(Records to process)

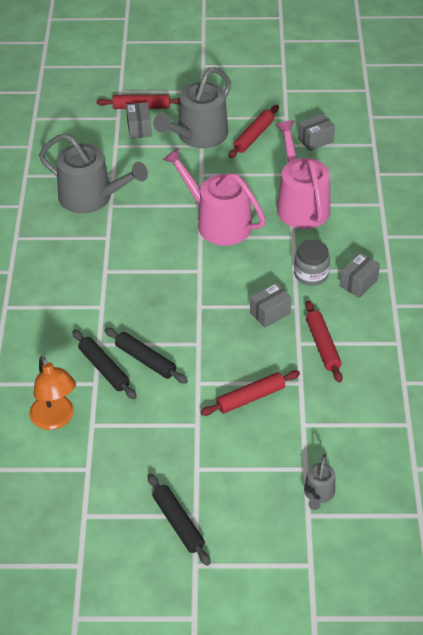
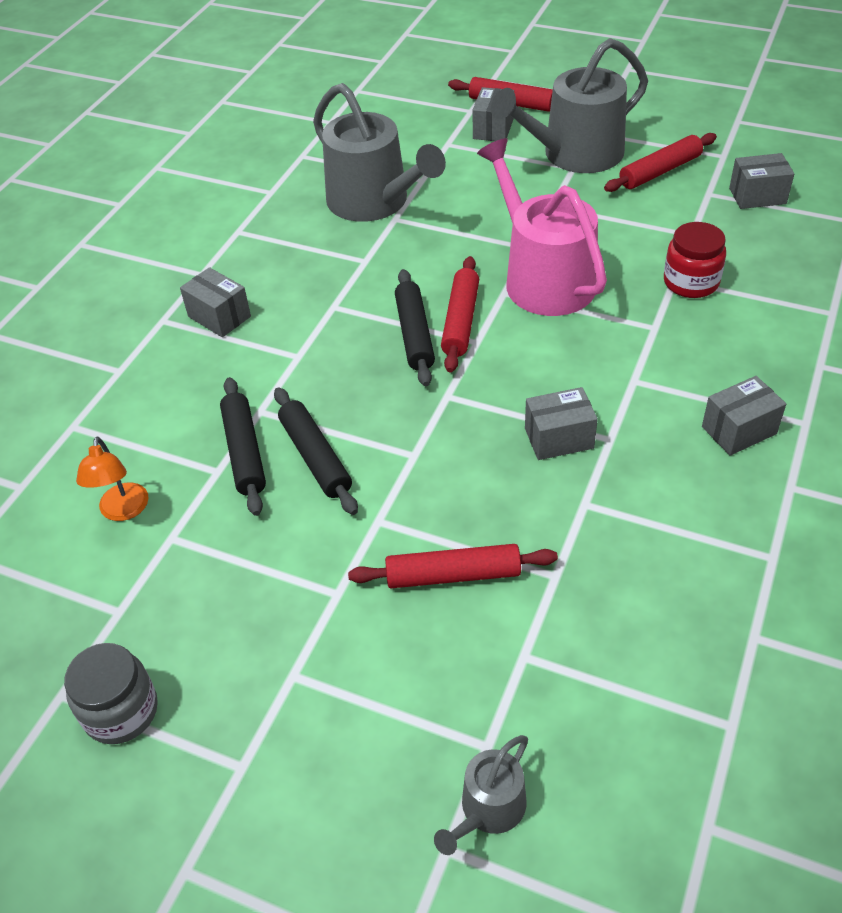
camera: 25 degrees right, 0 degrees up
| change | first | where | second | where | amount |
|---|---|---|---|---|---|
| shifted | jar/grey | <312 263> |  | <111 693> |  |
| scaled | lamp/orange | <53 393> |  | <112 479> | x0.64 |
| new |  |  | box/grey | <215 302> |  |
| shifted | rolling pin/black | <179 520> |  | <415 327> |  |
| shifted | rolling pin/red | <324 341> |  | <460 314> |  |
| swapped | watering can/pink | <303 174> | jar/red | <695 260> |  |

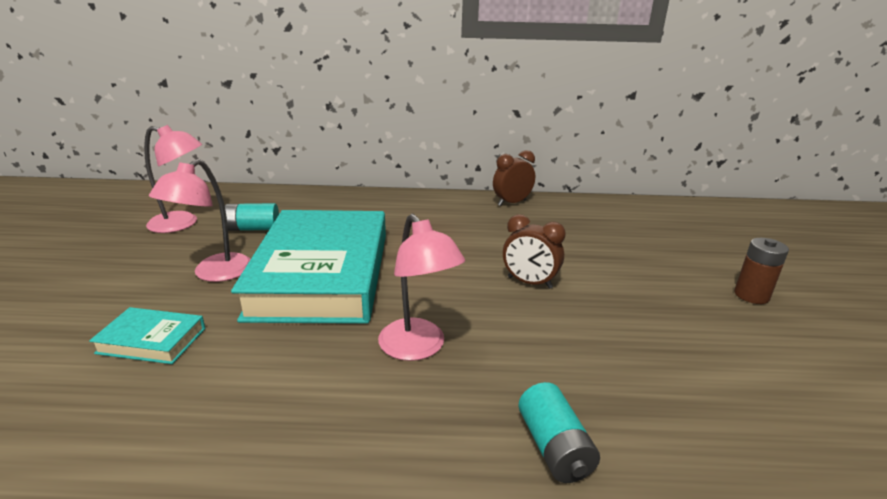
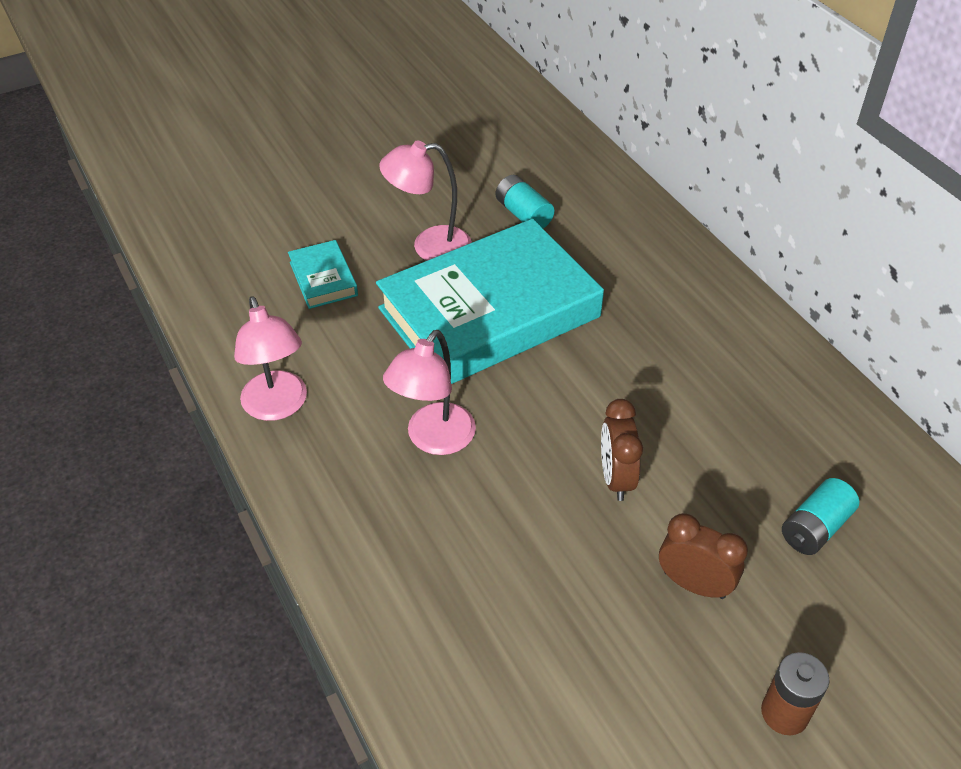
camera: 60 degrees right, 20 degrees up
| change | first | where | second | where | amount |
|---|---|---|---|---|---|
| shifted | lamp/pink | <173 179> |  | <270 358> |  |
| shifted | clock/brown | <514 178> |  | <703 556> |  |
| shifted | battery/turquoise | <559 432> |  | <820 516> |  |

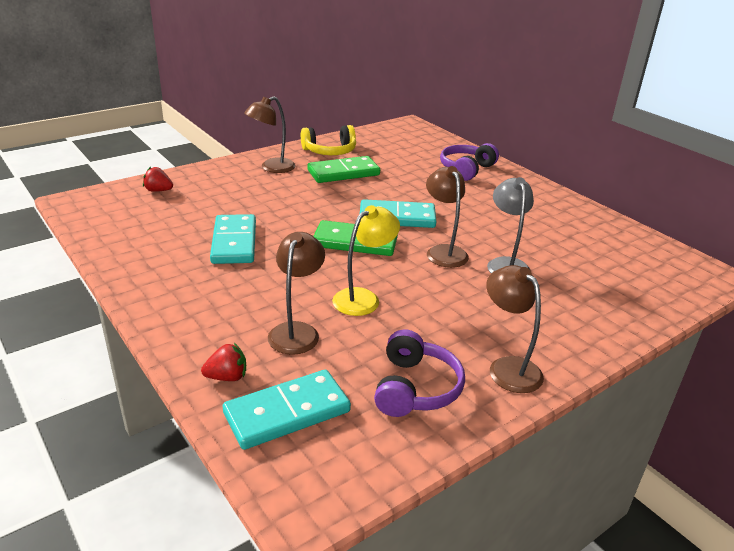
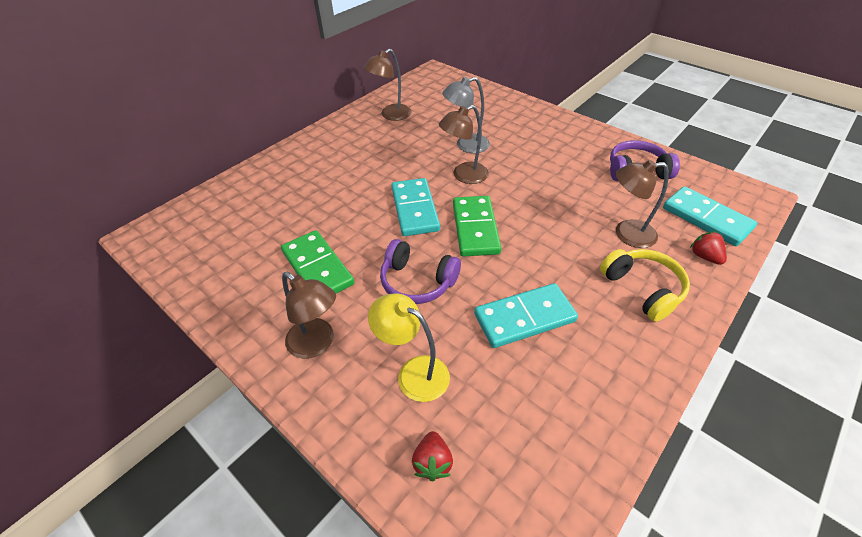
camera: 100 degrees left, 15 degrees up
| change | first | where | second | where | amount |
|---|---|---|---|---|---|
| shifted | lamp/brown | <515 329> |  | <387 85> |  |
| shifted | lamp/yellow | <366 260> |  | <409 347> |  |
| shifted | headphones/purple | <469 162> |  | <420 271> |  |
| shifted | headphones/yellow | <328 140> |  | <645 285> |  |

(End Records to process)

### Task details:
The line containing "box/grey | <215" and all lines after it, through the last line of the records, should be returned exactly. Omit the pictures.

### Exercise output:
| new |  |  | box/grey | <215 302> |  |
| shifted | rolling pin/black | <179 520> |  | <415 327> |  |
| shifted | rolling pin/red | <324 341> |  | <460 314> |  |
| swapped | watering can/pink | <303 174> | jar/red | <695 260> |  |

camera: 60 degrees right, 20 degrees up
| change | first | where | second | where | amount |
|---|---|---|---|---|---|
| shifted | lamp/pink | <173 179> |  | <270 358> |  |
| shifted | clock/brown | <514 178> |  | <703 556> |  |
| shifted | battery/turquoise | <559 432> |  | <820 516> |  |

camera: 100 degrees left, 15 degrees up
| change | first | where | second | where | amount |
|---|---|---|---|---|---|
| shifted | lamp/brown | <515 329> |  | <387 85> |  |
| shifted | lamp/yellow | <366 260> |  | <409 347> |  |
| shifted | headphones/purple | <469 162> |  | <420 271> |  |
| shifted | headphones/yellow | <328 140> |  | <645 285> |  |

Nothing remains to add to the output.